» **Records from a dataset**
= = = = = = =

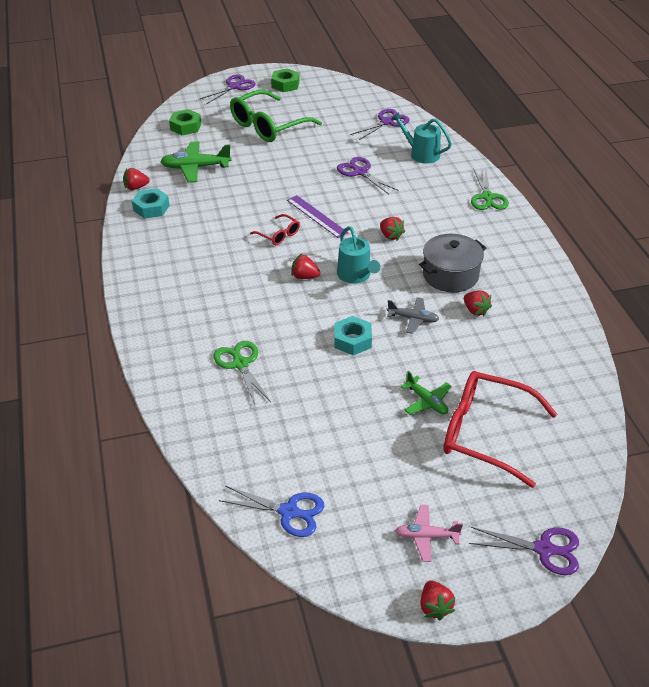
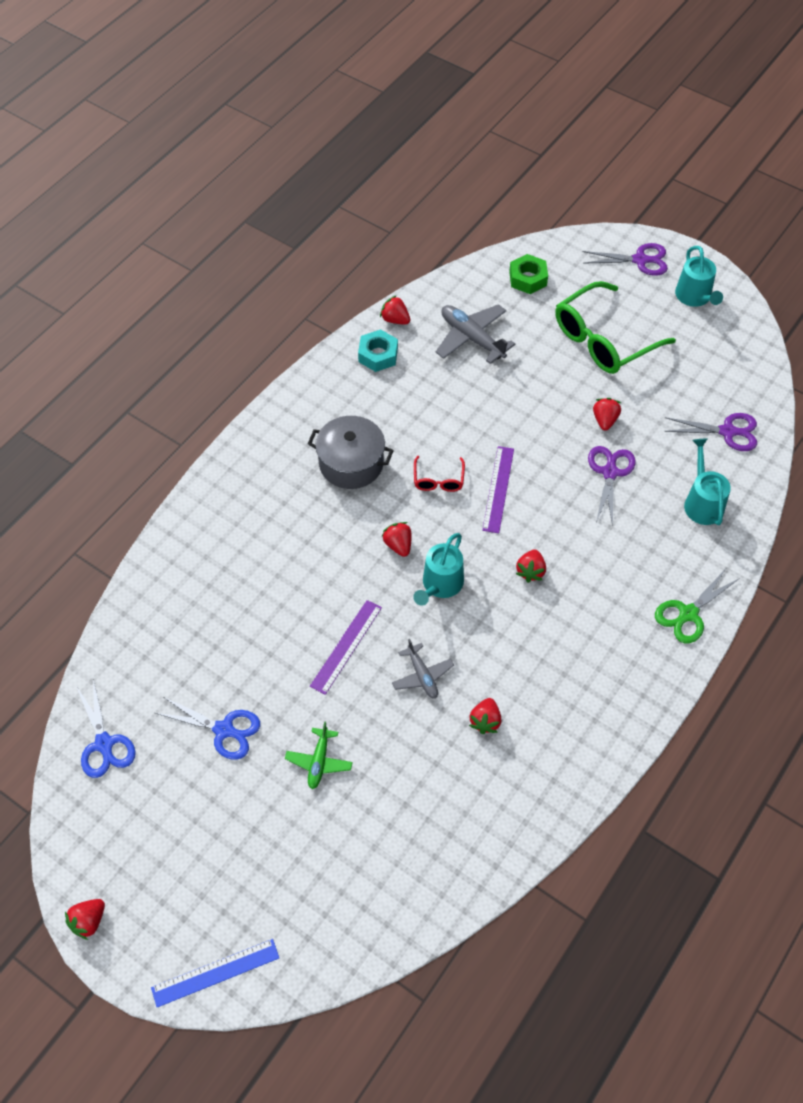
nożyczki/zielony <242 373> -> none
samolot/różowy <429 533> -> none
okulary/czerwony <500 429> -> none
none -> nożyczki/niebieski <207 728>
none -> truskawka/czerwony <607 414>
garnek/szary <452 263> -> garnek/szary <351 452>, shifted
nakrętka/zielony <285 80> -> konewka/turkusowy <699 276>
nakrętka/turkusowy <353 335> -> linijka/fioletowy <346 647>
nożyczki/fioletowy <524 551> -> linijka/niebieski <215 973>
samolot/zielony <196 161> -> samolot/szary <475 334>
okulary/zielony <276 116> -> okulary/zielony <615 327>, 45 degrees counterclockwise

= = = = = = =

» **Work to be completed**
Please transcribe the lines from the one containing "nakrętka/zielony <285 80>" through the last line of the records. Include both ends and nothing else.

» **Response to this task**
nakrętka/zielony <285 80> -> konewka/turkusowy <699 276>
nakrętka/turkusowy <353 335> -> linijka/fioletowy <346 647>
nożyczki/fioletowy <524 551> -> linijka/niebieski <215 973>
samolot/zielony <196 161> -> samolot/szary <475 334>
okulary/zielony <276 116> -> okulary/zielony <615 327>, 45 degrees counterclockwise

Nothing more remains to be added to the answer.